WHAT YOU ARE ASKED TO DO: Please copy every line describing a shape's movement or rotation in the data below, word for word, and leave the images out of your answer.

..............................

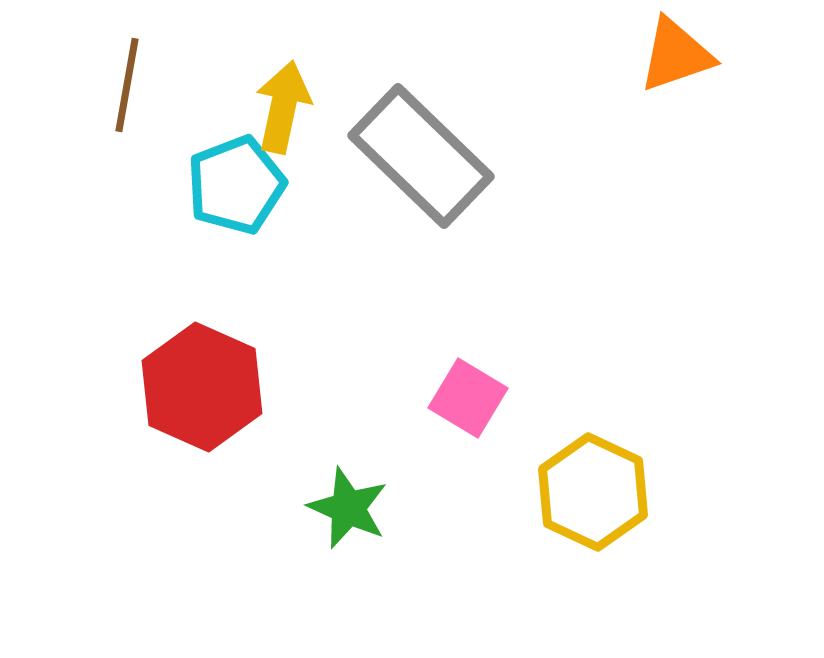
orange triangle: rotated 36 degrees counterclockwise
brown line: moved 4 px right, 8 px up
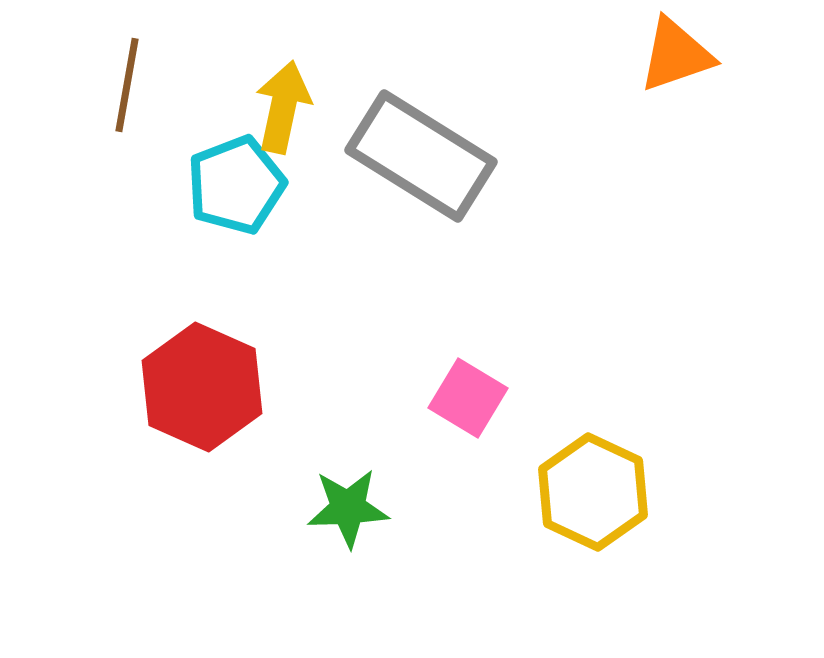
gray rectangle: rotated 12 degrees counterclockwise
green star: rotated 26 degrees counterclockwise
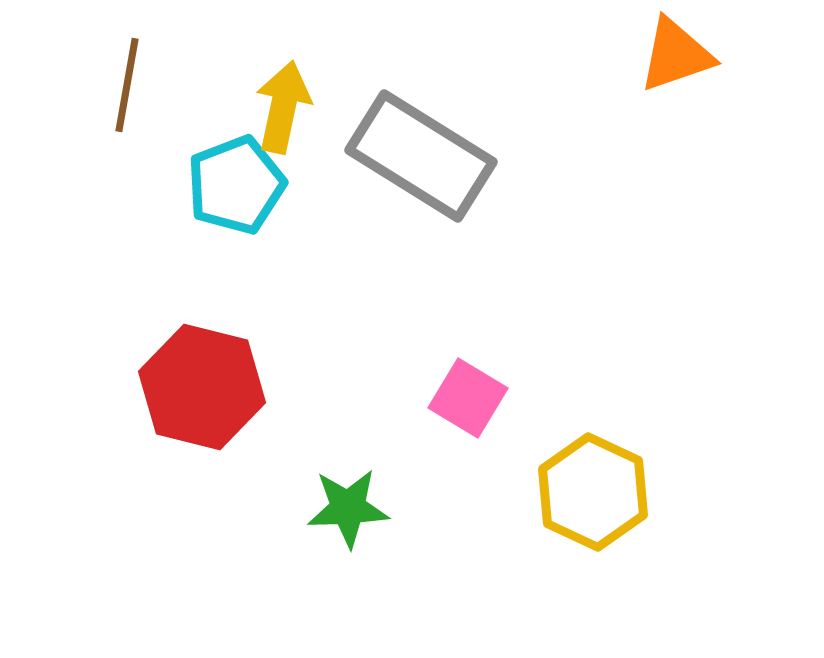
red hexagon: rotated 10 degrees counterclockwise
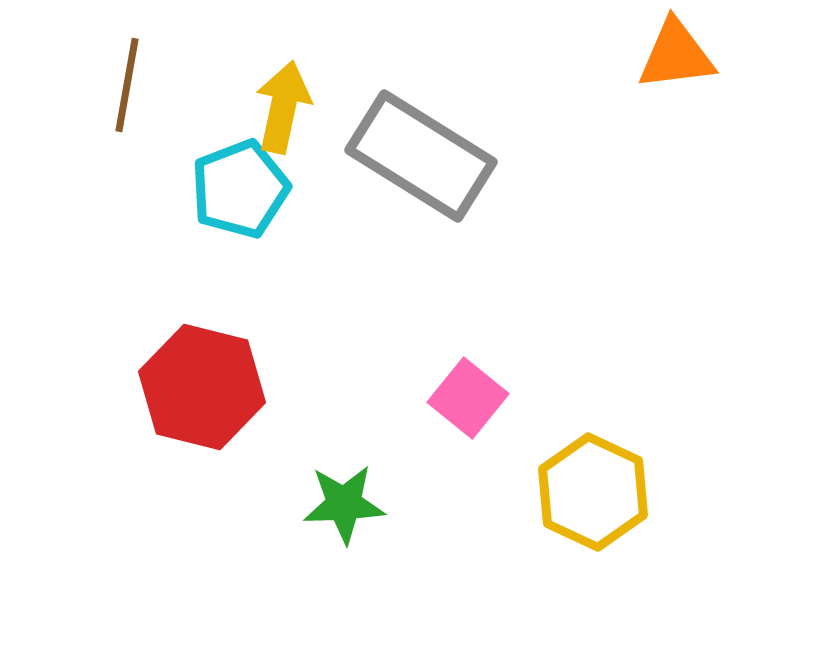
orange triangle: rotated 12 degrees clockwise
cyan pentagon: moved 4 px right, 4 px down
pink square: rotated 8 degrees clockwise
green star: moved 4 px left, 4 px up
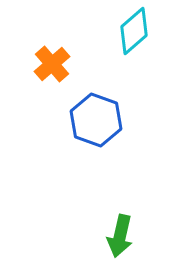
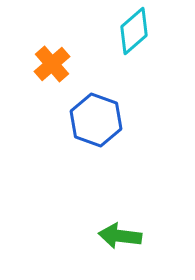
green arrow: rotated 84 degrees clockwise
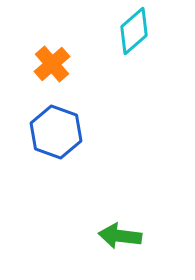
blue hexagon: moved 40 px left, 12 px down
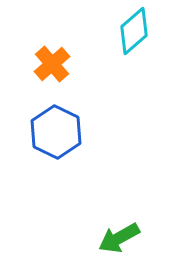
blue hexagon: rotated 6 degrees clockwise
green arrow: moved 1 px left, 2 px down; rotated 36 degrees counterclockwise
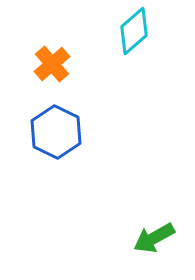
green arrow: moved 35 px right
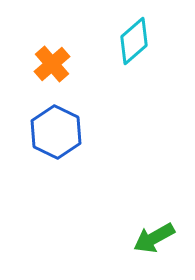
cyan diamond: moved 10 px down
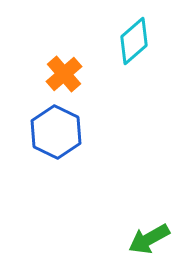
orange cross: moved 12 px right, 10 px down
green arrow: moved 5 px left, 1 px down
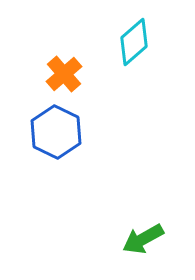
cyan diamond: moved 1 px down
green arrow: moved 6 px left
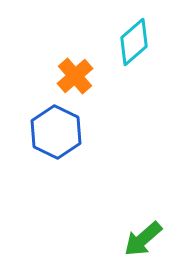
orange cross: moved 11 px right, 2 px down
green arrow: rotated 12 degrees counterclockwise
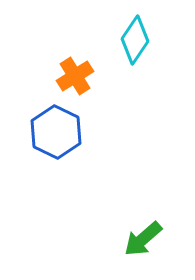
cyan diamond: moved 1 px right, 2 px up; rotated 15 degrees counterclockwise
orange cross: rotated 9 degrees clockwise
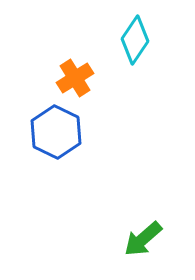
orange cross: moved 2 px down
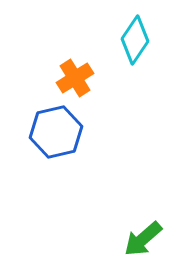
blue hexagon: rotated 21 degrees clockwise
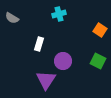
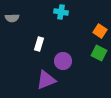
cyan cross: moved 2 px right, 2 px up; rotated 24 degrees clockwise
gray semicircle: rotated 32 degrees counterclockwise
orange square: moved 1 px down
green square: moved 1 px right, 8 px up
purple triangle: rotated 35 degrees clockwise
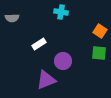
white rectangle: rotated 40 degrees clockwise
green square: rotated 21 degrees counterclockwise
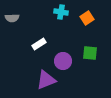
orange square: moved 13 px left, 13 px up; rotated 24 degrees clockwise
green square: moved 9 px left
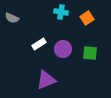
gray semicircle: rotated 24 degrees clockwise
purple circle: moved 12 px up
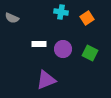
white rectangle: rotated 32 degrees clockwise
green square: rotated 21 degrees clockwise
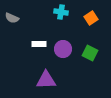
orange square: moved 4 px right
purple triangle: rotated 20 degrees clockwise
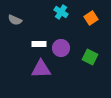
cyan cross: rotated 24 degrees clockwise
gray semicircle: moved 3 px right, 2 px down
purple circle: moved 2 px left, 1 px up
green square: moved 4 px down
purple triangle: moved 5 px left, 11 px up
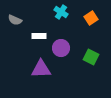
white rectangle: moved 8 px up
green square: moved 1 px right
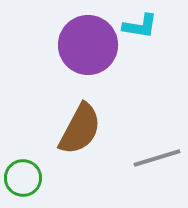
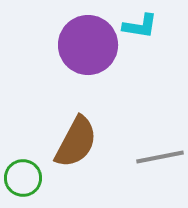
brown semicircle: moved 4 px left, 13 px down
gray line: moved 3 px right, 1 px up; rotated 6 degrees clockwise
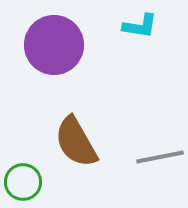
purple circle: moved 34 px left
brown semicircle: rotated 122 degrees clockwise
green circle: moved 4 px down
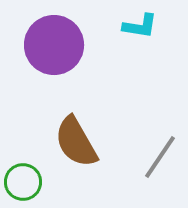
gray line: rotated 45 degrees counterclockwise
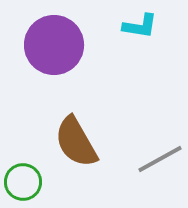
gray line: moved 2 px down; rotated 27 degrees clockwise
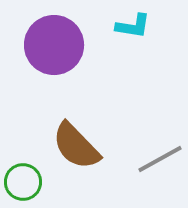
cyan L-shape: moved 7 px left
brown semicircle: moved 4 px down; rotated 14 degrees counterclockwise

..............................

SOLVED EXERCISE:
orange triangle: rotated 36 degrees counterclockwise
brown line: moved 4 px right, 8 px up
gray rectangle: rotated 12 degrees counterclockwise
green star: rotated 26 degrees counterclockwise
red hexagon: rotated 10 degrees counterclockwise
orange triangle: rotated 12 degrees clockwise
cyan pentagon: moved 4 px right, 4 px down
pink square: rotated 8 degrees clockwise
green star: moved 4 px left, 4 px up
green arrow: rotated 84 degrees clockwise
blue hexagon: moved 40 px left, 12 px down
blue hexagon: rotated 6 degrees clockwise
green arrow: moved 1 px left, 2 px down; rotated 36 degrees counterclockwise
green arrow: moved 35 px right
cyan diamond: moved 10 px down
orange cross: moved 12 px right, 10 px down
green arrow: moved 5 px left, 1 px down
cyan diamond: moved 1 px down
green arrow: moved 6 px left
orange cross: moved 11 px right, 2 px down
green arrow: rotated 12 degrees counterclockwise
cyan diamond: moved 1 px right, 2 px up; rotated 15 degrees counterclockwise
orange cross: rotated 9 degrees clockwise
orange cross: moved 2 px down
blue hexagon: rotated 21 degrees clockwise
cyan cross: moved 2 px right, 2 px up; rotated 24 degrees clockwise
gray semicircle: rotated 32 degrees counterclockwise
orange square: moved 1 px down
green square: moved 1 px right, 8 px up
purple triangle: rotated 35 degrees clockwise
white rectangle: rotated 40 degrees clockwise
green square: rotated 21 degrees counterclockwise
orange square: moved 13 px left, 13 px up; rotated 24 degrees clockwise
green square: moved 9 px left
gray semicircle: rotated 24 degrees clockwise
purple circle: moved 12 px up
white rectangle: rotated 32 degrees clockwise
green square: rotated 21 degrees clockwise
orange square: moved 4 px right
purple triangle: rotated 20 degrees clockwise
cyan cross: rotated 24 degrees clockwise
gray semicircle: moved 3 px right, 2 px down
purple circle: moved 2 px left, 1 px up
green square: moved 4 px down
purple triangle: moved 5 px left, 11 px up
white rectangle: moved 8 px up
green square: moved 1 px right
brown semicircle: moved 4 px left, 13 px down
gray line: moved 3 px right, 1 px up; rotated 6 degrees clockwise
purple circle: moved 34 px left
brown semicircle: rotated 122 degrees clockwise
green circle: moved 4 px down
gray line: rotated 45 degrees counterclockwise
gray line: moved 2 px down; rotated 27 degrees clockwise
cyan L-shape: moved 7 px left
brown semicircle: moved 4 px down; rotated 14 degrees counterclockwise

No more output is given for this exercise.